━━ Dataset excerpts ━━

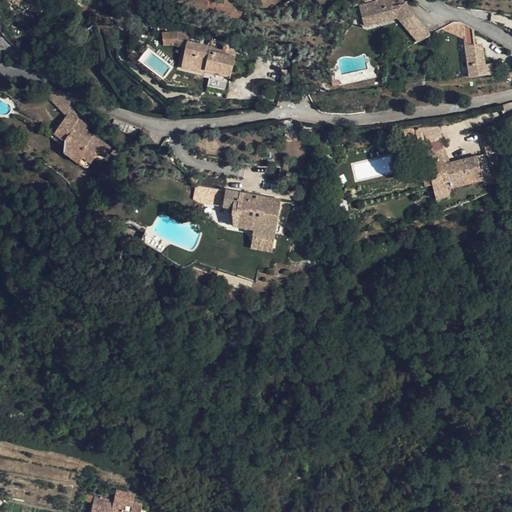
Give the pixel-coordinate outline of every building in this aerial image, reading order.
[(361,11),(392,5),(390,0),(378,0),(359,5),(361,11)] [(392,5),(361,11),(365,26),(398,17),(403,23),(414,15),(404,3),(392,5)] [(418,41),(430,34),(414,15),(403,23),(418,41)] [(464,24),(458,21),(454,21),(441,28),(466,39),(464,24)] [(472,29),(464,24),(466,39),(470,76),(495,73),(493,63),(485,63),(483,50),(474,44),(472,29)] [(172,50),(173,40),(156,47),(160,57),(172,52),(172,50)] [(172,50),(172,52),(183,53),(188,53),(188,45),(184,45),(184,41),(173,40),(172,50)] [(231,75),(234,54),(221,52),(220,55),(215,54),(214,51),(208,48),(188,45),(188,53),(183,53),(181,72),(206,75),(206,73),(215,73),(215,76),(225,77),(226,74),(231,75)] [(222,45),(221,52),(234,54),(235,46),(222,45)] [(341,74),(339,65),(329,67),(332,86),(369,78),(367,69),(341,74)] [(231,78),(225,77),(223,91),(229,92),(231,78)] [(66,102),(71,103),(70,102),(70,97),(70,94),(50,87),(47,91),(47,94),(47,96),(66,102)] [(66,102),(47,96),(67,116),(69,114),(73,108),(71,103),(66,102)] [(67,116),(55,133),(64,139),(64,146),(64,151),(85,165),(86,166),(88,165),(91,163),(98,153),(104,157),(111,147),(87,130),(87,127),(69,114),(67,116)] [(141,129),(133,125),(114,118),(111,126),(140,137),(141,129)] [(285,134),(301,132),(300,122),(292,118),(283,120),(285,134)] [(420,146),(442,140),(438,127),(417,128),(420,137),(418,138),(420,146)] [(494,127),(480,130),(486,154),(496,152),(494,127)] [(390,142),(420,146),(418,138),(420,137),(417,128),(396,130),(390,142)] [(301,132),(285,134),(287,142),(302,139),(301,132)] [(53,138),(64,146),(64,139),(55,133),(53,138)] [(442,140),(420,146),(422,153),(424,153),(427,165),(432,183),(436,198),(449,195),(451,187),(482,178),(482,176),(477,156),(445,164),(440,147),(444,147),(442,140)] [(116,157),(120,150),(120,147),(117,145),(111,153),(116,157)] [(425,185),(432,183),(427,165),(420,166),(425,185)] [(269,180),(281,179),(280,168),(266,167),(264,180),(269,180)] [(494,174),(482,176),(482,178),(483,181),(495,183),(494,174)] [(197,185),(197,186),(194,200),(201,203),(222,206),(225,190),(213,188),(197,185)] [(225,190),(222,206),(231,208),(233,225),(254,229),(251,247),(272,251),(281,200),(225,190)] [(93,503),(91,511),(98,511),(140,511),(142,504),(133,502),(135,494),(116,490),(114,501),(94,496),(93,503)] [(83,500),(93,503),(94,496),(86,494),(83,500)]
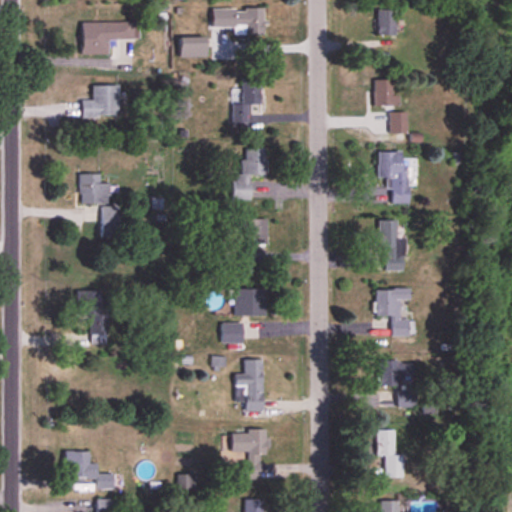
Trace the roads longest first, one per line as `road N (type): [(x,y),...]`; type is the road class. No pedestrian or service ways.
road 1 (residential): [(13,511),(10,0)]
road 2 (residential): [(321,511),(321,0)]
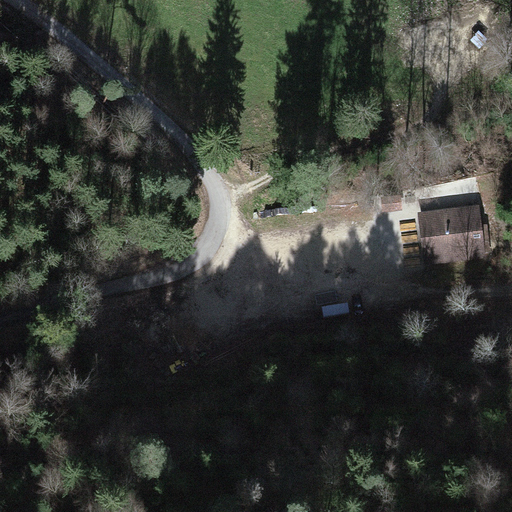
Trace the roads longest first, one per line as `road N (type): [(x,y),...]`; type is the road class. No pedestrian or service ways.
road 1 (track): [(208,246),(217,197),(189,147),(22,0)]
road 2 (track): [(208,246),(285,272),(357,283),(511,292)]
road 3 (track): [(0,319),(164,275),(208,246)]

━━━

→ Set problem:
Show each line of the items above that contains the string "track". Case counts.

→ Correct answer:
road 1 (track): [(208,246),(217,197),(189,147),(22,0)]
road 2 (track): [(208,246),(285,272),(357,283),(511,292)]
road 3 (track): [(0,319),(164,275),(208,246)]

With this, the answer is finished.